**TASK BRIEF**
Each line below is to be repeated exactly; any picture is to be left out.

Saved data entries:
⁂
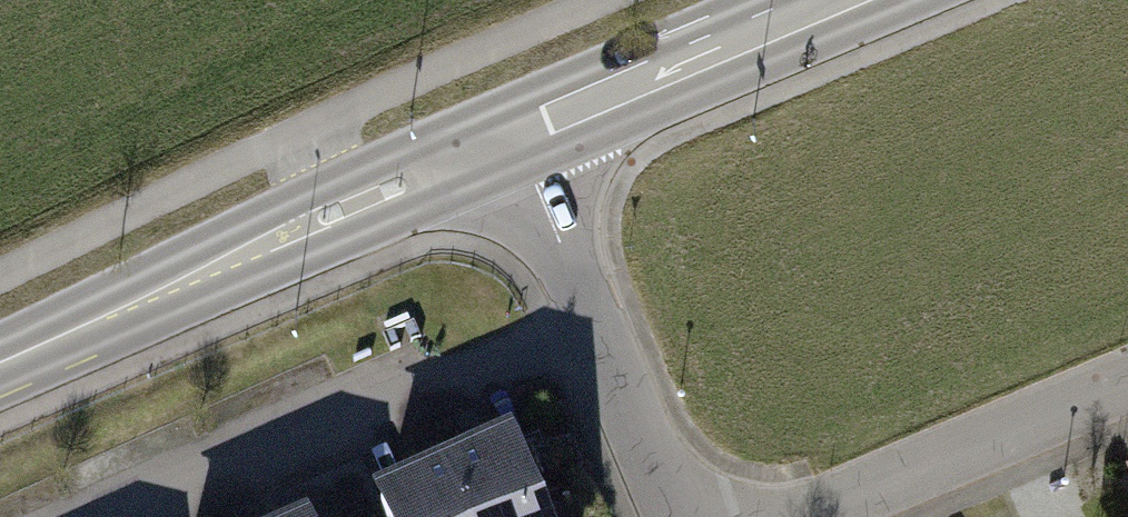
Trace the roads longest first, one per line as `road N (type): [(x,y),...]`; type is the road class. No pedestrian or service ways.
road 1 (primary): [(514,136),(0,369)]
road 2 (residential): [(514,136),(674,516)]
road 3 (residential): [(1127,392),(815,516)]
road 4 (primary): [(810,0),(514,136)]

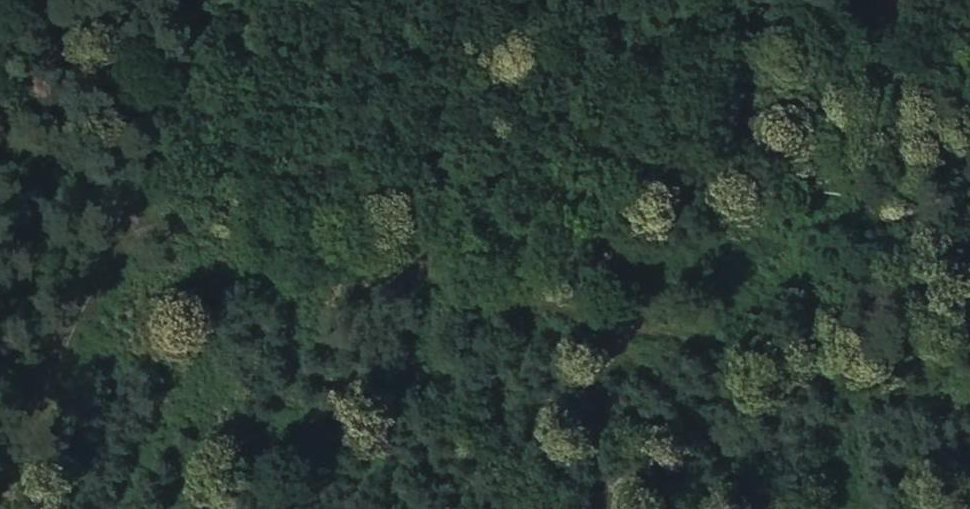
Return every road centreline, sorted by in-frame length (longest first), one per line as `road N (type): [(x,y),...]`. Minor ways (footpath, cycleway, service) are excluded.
road 1 (track): [(969,404),(143,189)]
road 2 (track): [(0,499),(228,0)]
road 3 (track): [(744,508),(602,308)]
⁂
**REPLY**
Trace the roads longest first, one per line as `road N (type): [(x,y),...]`; type is the road class. No pedestrian or service ways.
road 1 (primary): [(514,136),(0,369)]
road 2 (residential): [(514,136),(674,516)]
road 3 (residential): [(1127,392),(815,516)]
road 4 (primary): [(810,0),(514,136)]

Return every road centreline, sorted by in-frame length (longest first), one per line as `road N (type): [(x,y),...]`. Minor ways (footpath, cycleway, service) are excluded.
road 1 (track): [(969,404),(143,189)]
road 2 (track): [(0,499),(228,0)]
road 3 (track): [(744,508),(602,308)]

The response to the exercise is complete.